THE TASK:
Transcribe only part of the material below: the lines from the one containing "camera: 115 degrees left, 15 degrees down" through the one containing "orange calculator [755,558,906,694]", inclusive, exactly as written.

AVAILABLE RECORDS:
____

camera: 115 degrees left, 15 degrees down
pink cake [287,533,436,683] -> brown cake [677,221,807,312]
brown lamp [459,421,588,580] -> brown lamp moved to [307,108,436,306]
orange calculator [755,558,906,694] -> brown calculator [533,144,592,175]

____

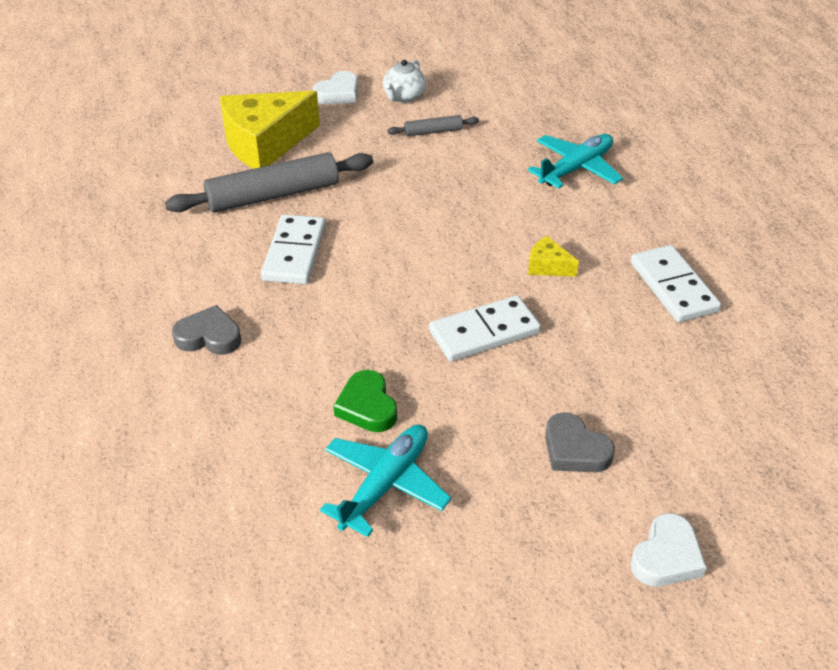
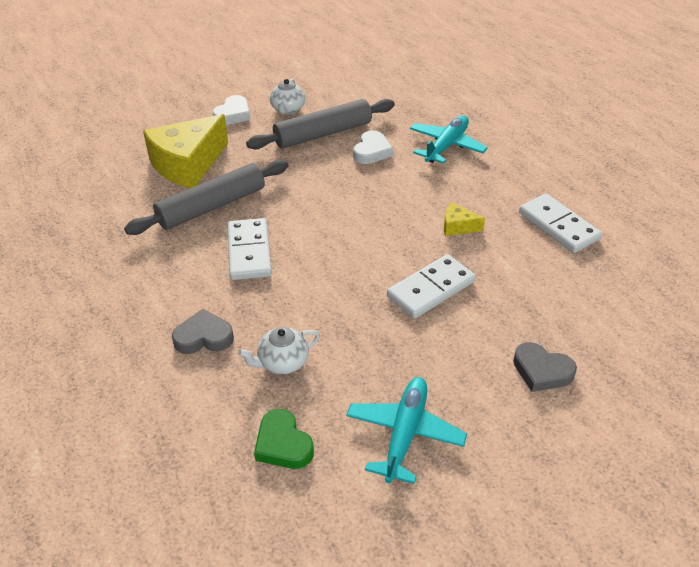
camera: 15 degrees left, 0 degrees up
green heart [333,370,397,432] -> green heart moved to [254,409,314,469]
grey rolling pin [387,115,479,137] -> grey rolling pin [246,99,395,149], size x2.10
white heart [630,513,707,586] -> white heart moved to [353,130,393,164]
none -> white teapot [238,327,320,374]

____

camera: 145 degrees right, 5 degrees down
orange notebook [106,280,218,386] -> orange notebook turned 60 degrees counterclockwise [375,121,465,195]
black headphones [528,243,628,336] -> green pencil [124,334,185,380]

____

YOUR RESPONSE:
camera: 115 degrees left, 15 degrees down
pink cake [287,533,436,683] -> brown cake [677,221,807,312]
brown lamp [459,421,588,580] -> brown lamp moved to [307,108,436,306]
orange calculator [755,558,906,694] -> brown calculator [533,144,592,175]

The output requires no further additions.